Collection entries
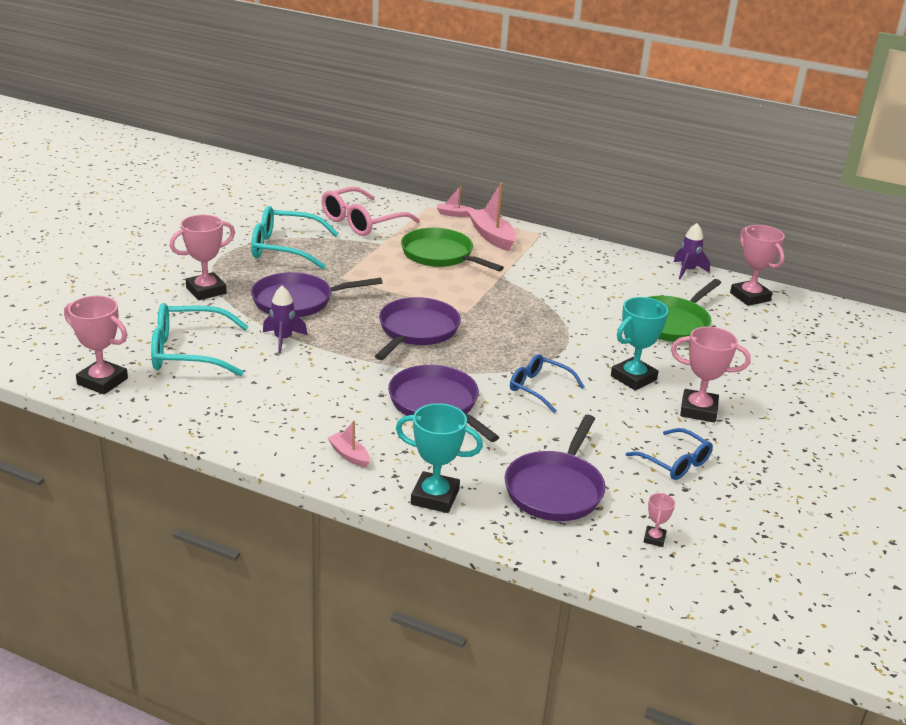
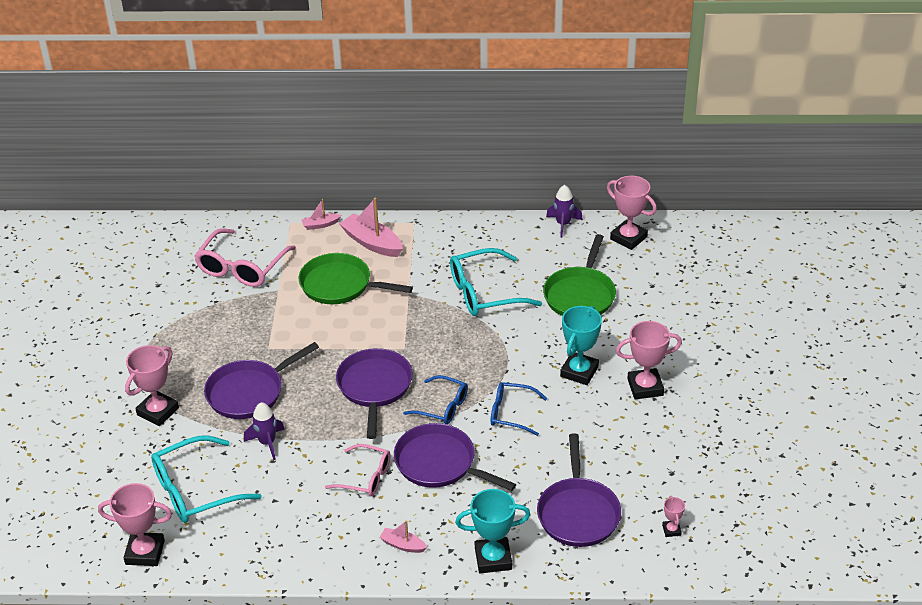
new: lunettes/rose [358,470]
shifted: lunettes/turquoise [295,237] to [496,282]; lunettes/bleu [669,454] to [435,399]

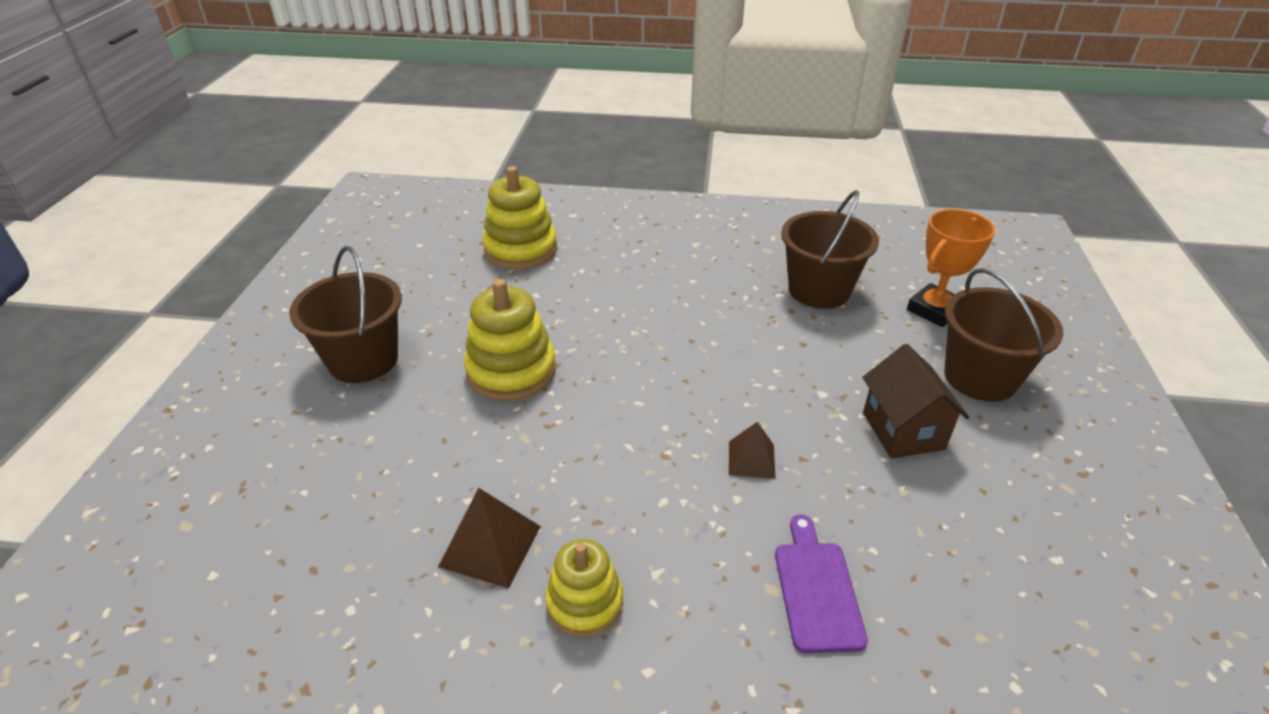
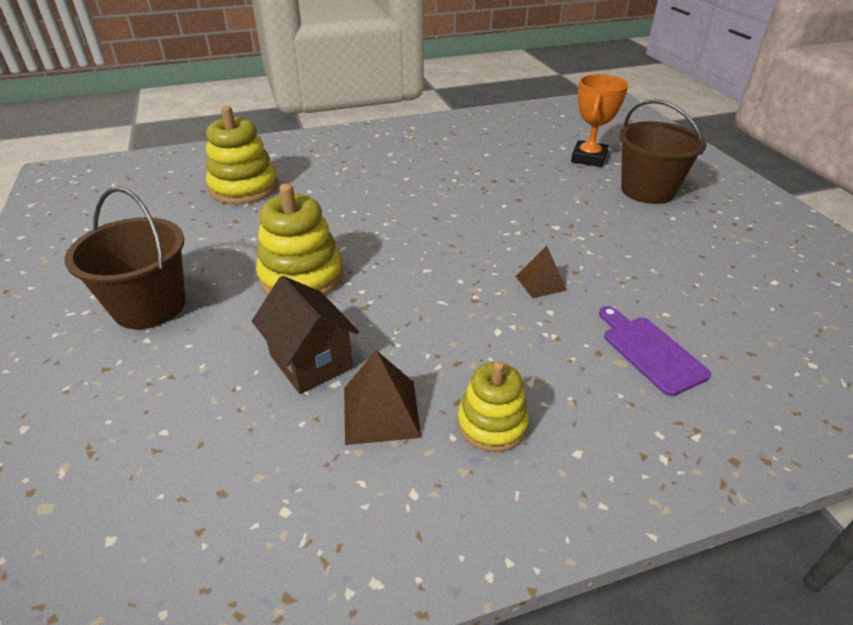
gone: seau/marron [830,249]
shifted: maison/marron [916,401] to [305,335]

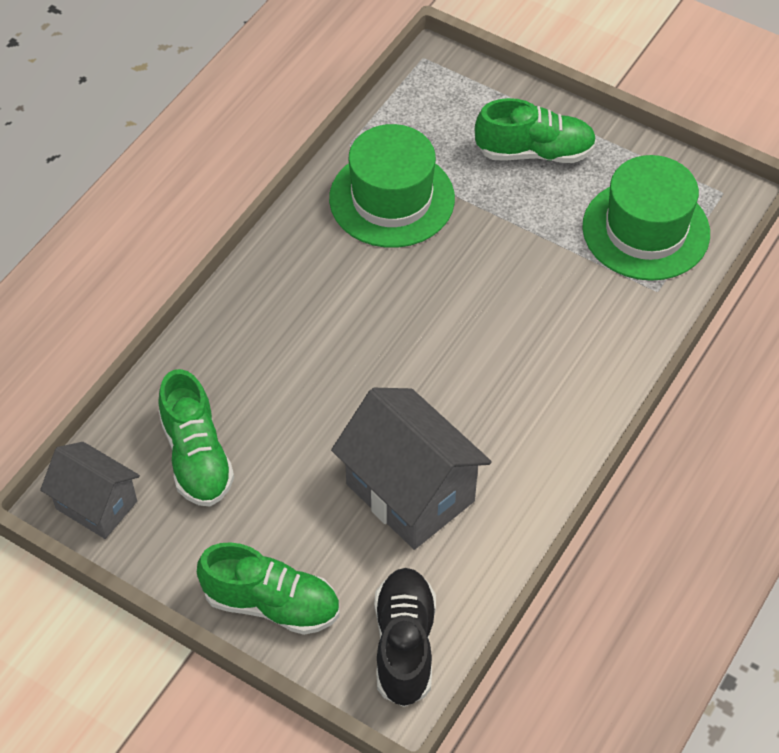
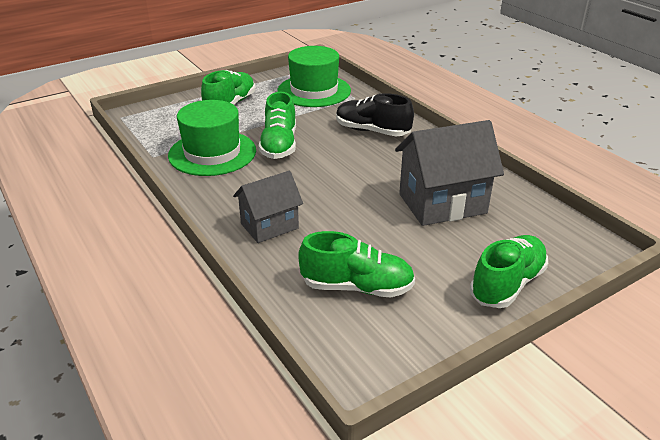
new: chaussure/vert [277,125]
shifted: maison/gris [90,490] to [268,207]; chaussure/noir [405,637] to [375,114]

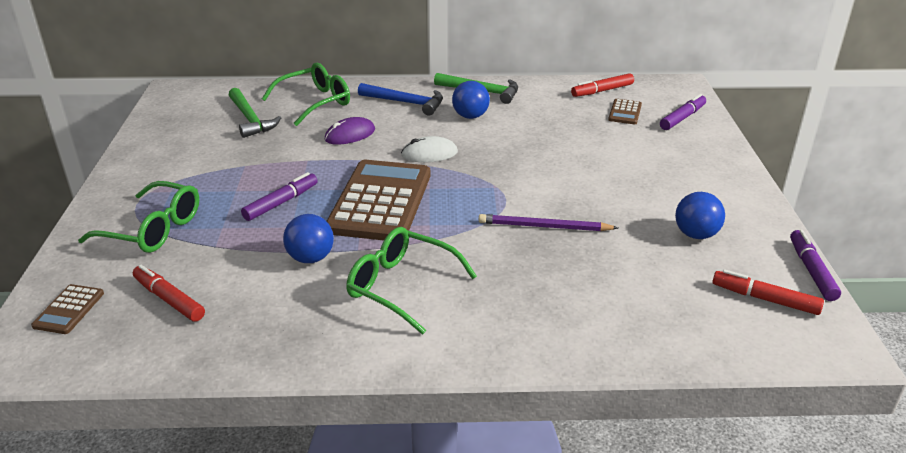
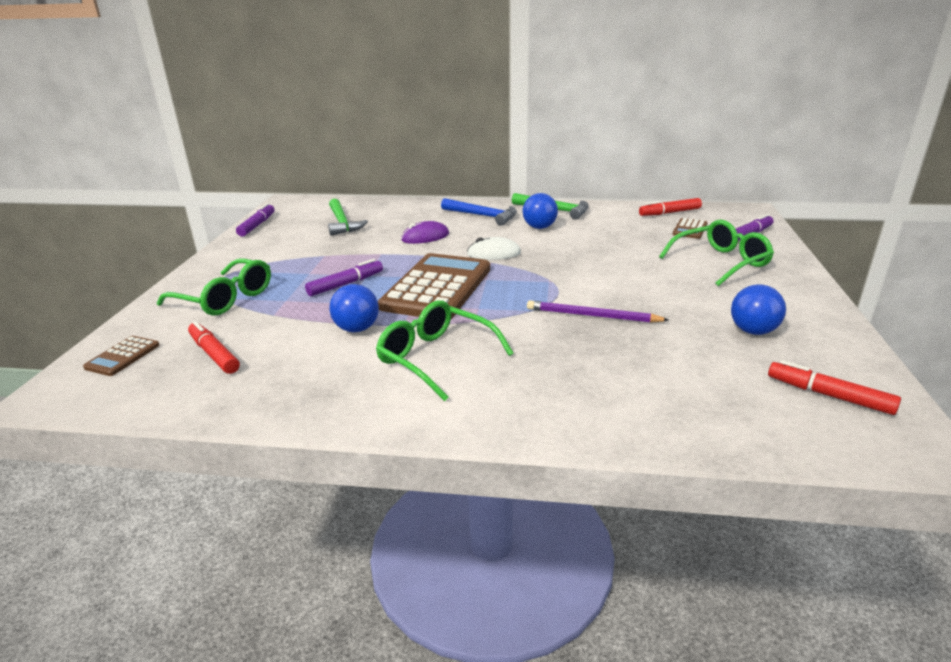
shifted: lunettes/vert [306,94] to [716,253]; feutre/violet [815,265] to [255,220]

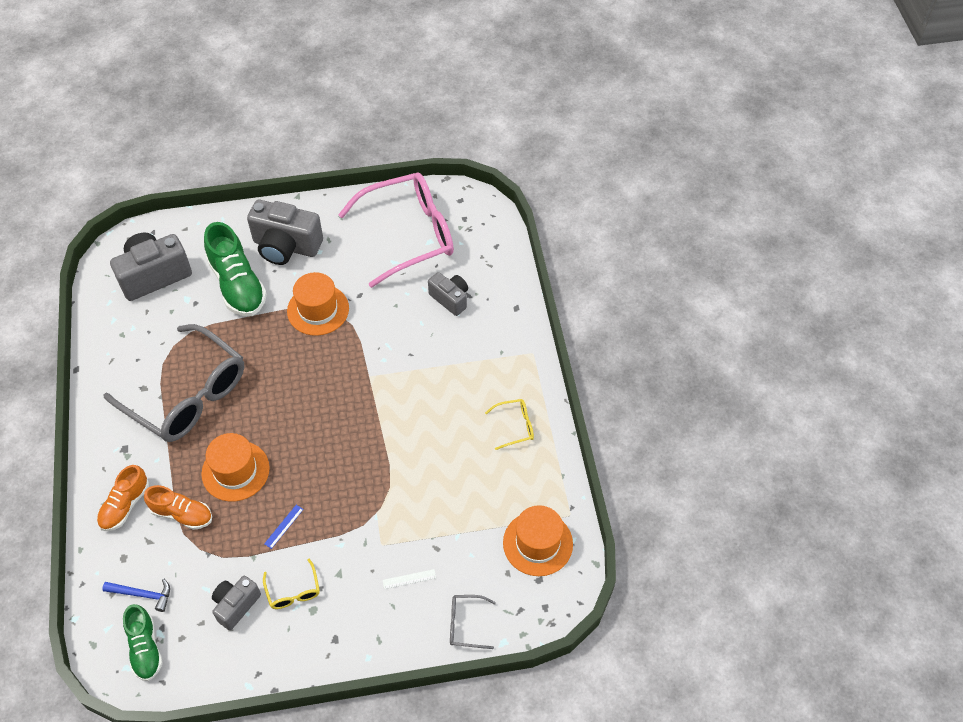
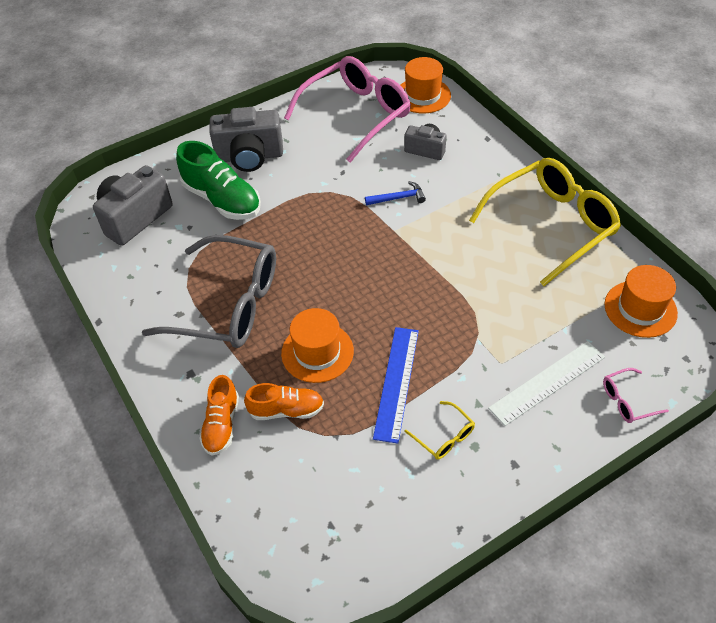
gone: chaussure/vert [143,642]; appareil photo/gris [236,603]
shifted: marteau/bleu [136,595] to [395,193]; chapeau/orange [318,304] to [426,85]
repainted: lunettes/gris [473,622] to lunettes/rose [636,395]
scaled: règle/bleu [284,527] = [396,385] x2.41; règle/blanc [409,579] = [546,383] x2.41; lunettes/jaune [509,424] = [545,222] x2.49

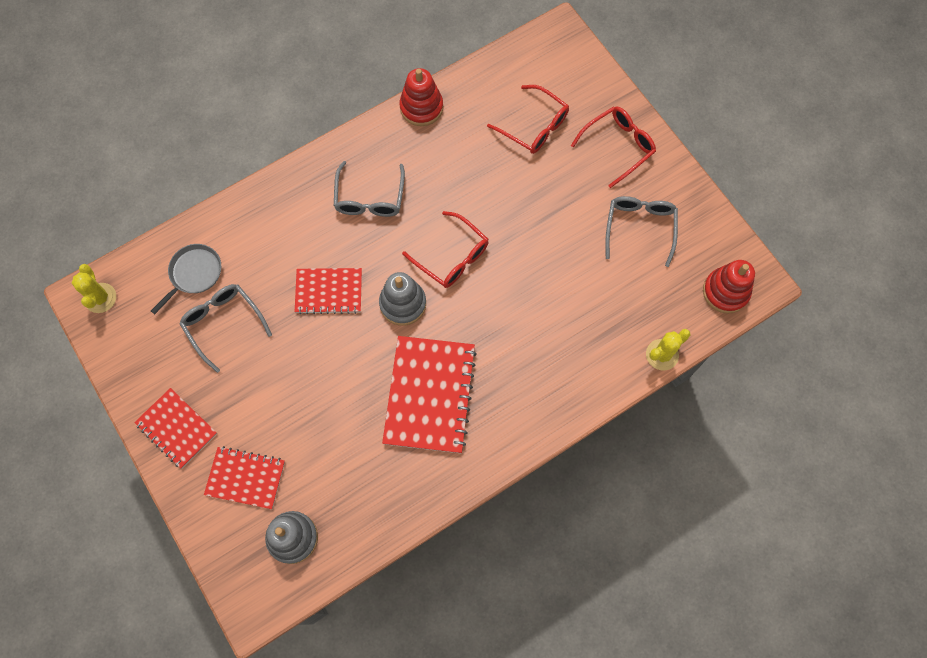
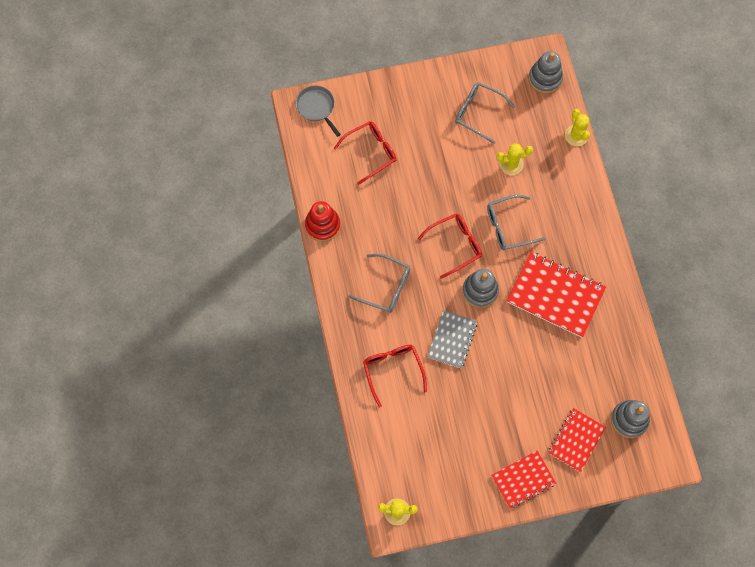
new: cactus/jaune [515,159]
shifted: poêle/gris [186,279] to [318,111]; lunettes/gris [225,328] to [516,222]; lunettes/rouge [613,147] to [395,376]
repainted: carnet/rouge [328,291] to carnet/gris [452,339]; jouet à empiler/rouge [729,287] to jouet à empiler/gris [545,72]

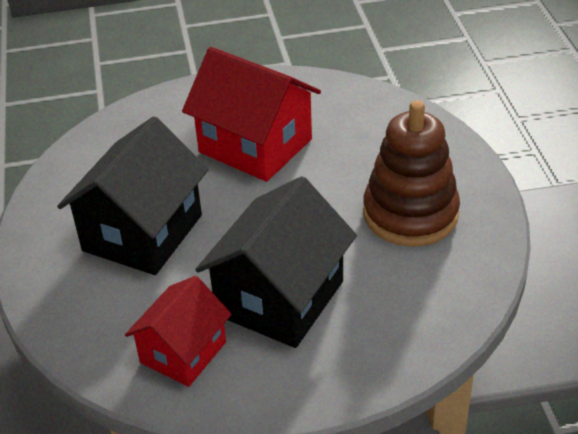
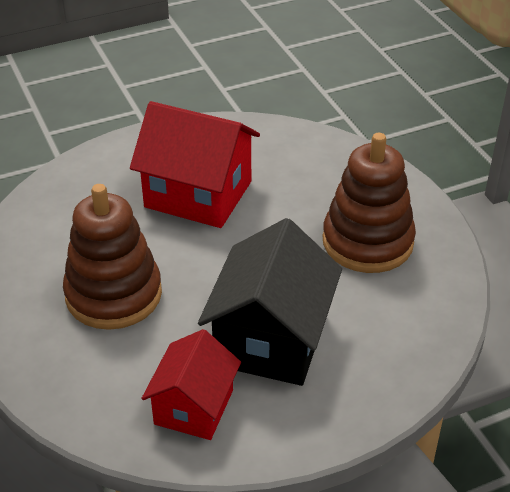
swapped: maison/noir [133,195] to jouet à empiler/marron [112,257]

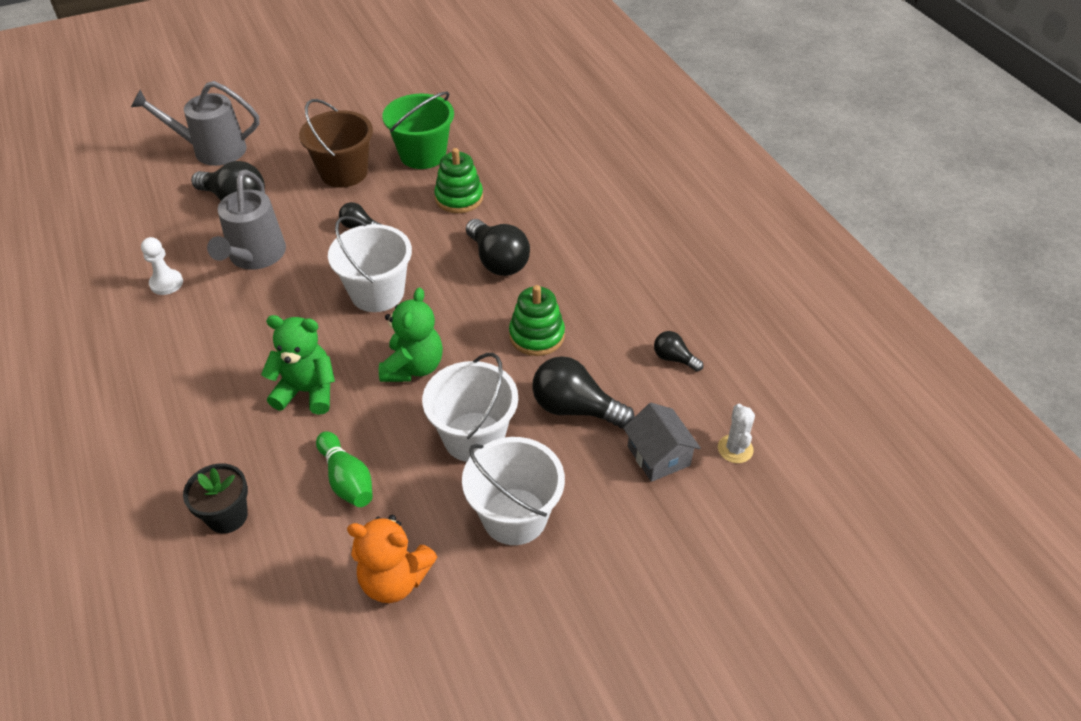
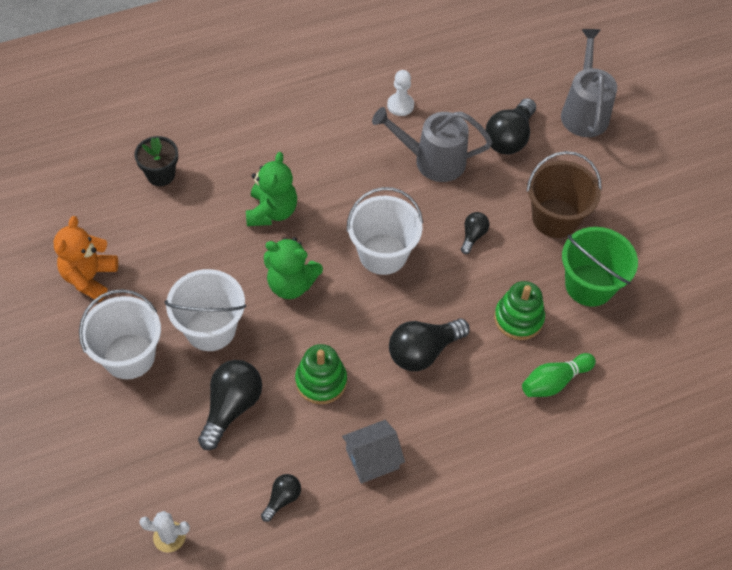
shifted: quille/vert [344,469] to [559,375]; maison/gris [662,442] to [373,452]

* _What needs to be done_:
Repeat each record as given. No picture belongs in the copy.

* _Answer space_:
new: lunettes/rose [358,470]
shifted: lunettes/turquoise [295,237] to [496,282]; lunettes/bleu [669,454] to [435,399]

gone: seau/marron [830,249]
shifted: maison/marron [916,401] to [305,335]

new: chaussure/vert [277,125]
shifted: maison/gris [90,490] to [268,207]; chaussure/noir [405,637] to [375,114]

shifted: lunettes/vert [306,94] to [716,253]; feutre/violet [815,265] to [255,220]

gone: chaussure/vert [143,642]; appareil photo/gris [236,603]
shifted: marteau/bleu [136,595] to [395,193]; chapeau/orange [318,304] to [426,85]
repainted: lunettes/gris [473,622] to lunettes/rose [636,395]
scaled: règle/bleu [284,527] = [396,385] x2.41; règle/blanc [409,579] = [546,383] x2.41; lunettes/jaune [509,424] = [545,222] x2.49

new: cactus/jaune [515,159]
shifted: poêle/gris [186,279] to [318,111]; lunettes/gris [225,328] to [516,222]; lunettes/rouge [613,147] to [395,376]
repainted: carnet/rouge [328,291] to carnet/gris [452,339]; jouet à empiler/rouge [729,287] to jouet à empiler/gris [545,72]

swapped: maison/noir [133,195] to jouet à empiler/marron [112,257]

shifted: quille/vert [344,469] to [559,375]; maison/gris [662,442] to [373,452]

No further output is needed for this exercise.